## Task goal
Show every line of the data that includes the word "degrees".

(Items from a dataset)
-=-=-=-=-

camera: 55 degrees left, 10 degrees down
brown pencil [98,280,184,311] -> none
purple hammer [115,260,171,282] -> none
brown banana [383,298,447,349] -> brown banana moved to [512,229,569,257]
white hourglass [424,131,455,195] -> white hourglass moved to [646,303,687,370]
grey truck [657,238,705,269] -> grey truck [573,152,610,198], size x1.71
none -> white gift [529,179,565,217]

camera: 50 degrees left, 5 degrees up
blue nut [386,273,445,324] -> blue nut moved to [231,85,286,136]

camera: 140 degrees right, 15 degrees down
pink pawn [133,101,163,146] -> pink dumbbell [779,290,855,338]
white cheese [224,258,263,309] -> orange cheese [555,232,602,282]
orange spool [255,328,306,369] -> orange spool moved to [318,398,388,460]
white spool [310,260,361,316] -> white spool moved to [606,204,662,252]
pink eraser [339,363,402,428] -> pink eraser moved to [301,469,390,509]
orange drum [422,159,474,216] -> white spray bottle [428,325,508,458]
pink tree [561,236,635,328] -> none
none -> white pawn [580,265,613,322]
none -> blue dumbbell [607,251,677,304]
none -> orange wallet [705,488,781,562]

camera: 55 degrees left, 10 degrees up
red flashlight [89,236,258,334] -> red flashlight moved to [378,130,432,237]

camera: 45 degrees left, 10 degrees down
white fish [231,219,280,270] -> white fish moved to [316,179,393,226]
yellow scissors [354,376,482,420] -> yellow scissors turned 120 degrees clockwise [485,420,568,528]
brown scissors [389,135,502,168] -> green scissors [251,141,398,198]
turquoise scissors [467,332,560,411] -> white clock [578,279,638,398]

-=-=-=-=-

## Result
camera: 55 degrees left, 10 degrees down
camera: 50 degrees left, 5 degrees up
camera: 140 degrees right, 15 degrees down
camera: 55 degrees left, 10 degrees up
camera: 45 degrees left, 10 degrees down
yellow scissors [354,376,482,420] -> yellow scissors turned 120 degrees clockwise [485,420,568,528]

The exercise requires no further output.